#### TASK TO COMPLETE:
Before writing anything, find the line that contains "R16: none -> 220k (SIG2, SIG12)", then retype the entries below exactly from their first line through that one, without pictures.

#### EXERCISE DATA:

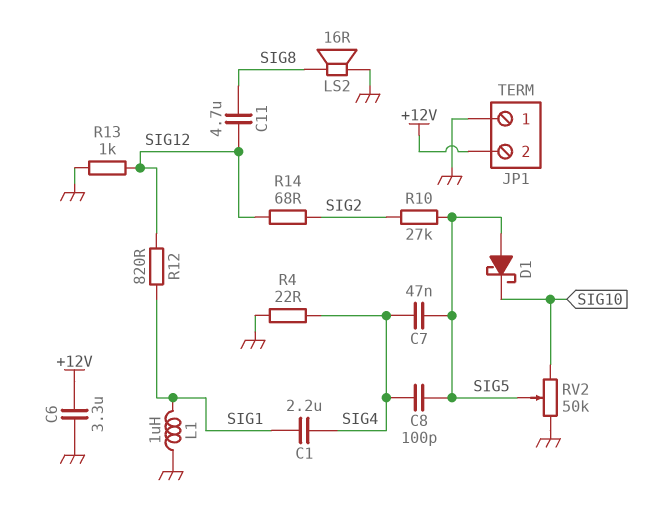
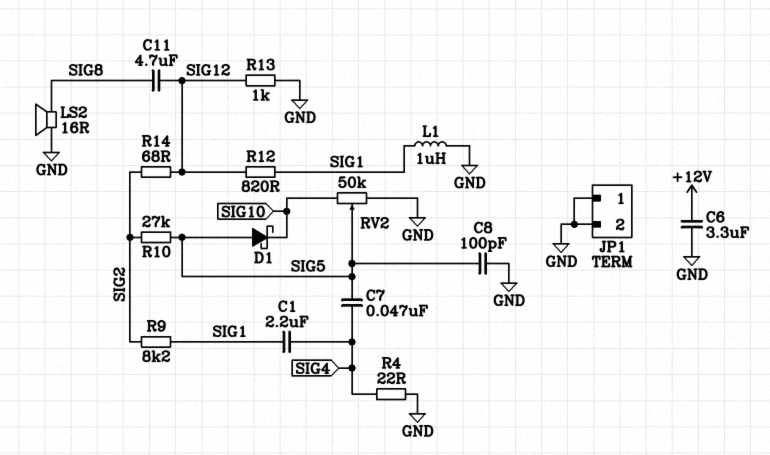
C8: 100pF (SIG4, SIG5) -> 100pF (GND, SIG5)
JP1 pin 2: +12V -> GND
R9: none -> 8.2k (SIG1, SIG2)

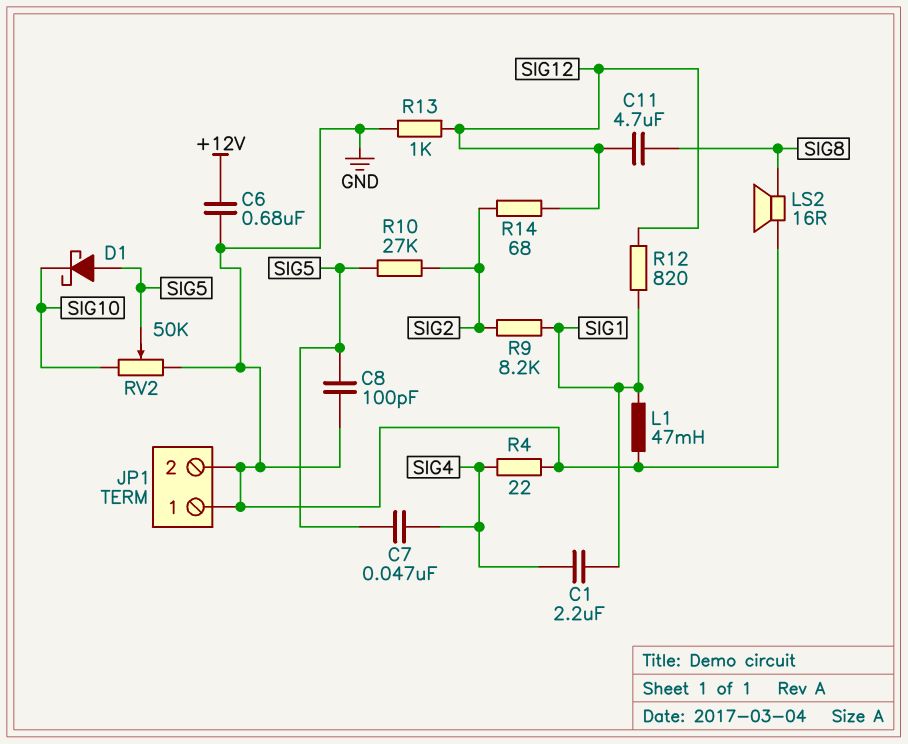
C6: 3.3uF (+12V, GND) -> 680nF (+12V, GND)
L1: 1uH (GND, SIG1) -> 47mH (GND, SIG1)

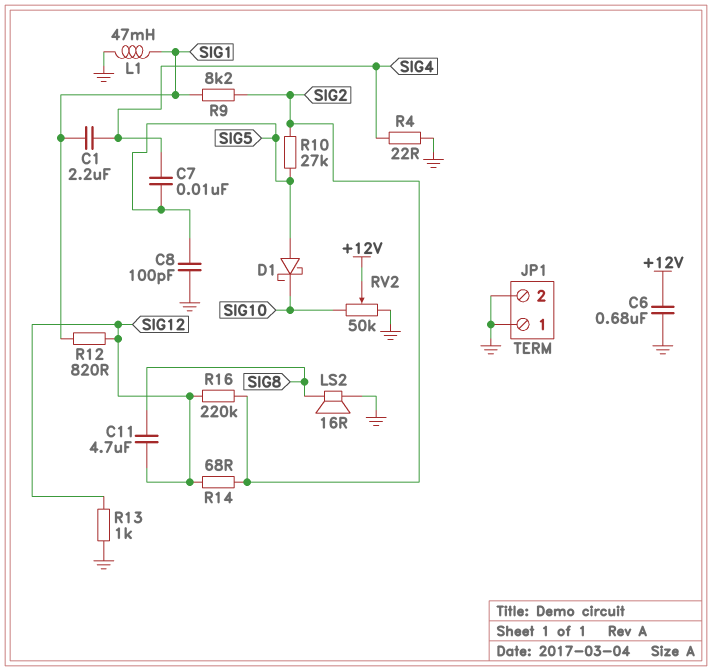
C7: 47nF (SIG4, SIG5) -> 10nF (SIG4, SIG5)
R16: none -> 220k (SIG2, SIG12)
RV2: 50k (GND, SIG10, wiper SIG5) -> 50k (GND, SIG10, wiper +12V)

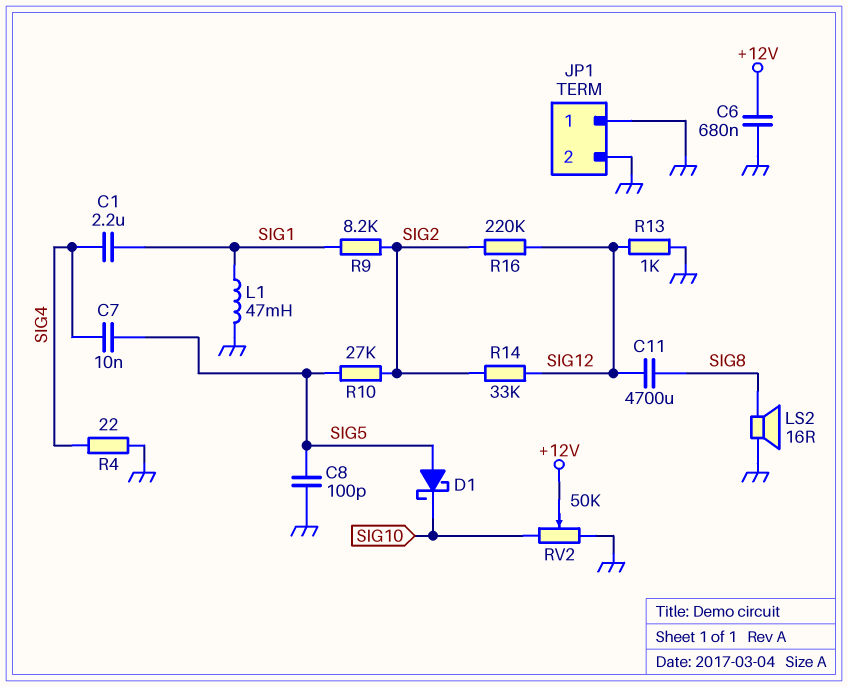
C11: 4.7uF (SIG8, SIG12) -> 4700uF (SIG8, SIG12)
R12: 820 (SIG1, SIG12) -> none
R14: 68 (SIG2, SIG12) -> 33k (SIG2, SIG12)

#### YOUR RESPONSE:
C8: 100pF (SIG4, SIG5) -> 100pF (GND, SIG5)
JP1 pin 2: +12V -> GND
R9: none -> 8.2k (SIG1, SIG2)

C6: 3.3uF (+12V, GND) -> 680nF (+12V, GND)
L1: 1uH (GND, SIG1) -> 47mH (GND, SIG1)

C7: 47nF (SIG4, SIG5) -> 10nF (SIG4, SIG5)
R16: none -> 220k (SIG2, SIG12)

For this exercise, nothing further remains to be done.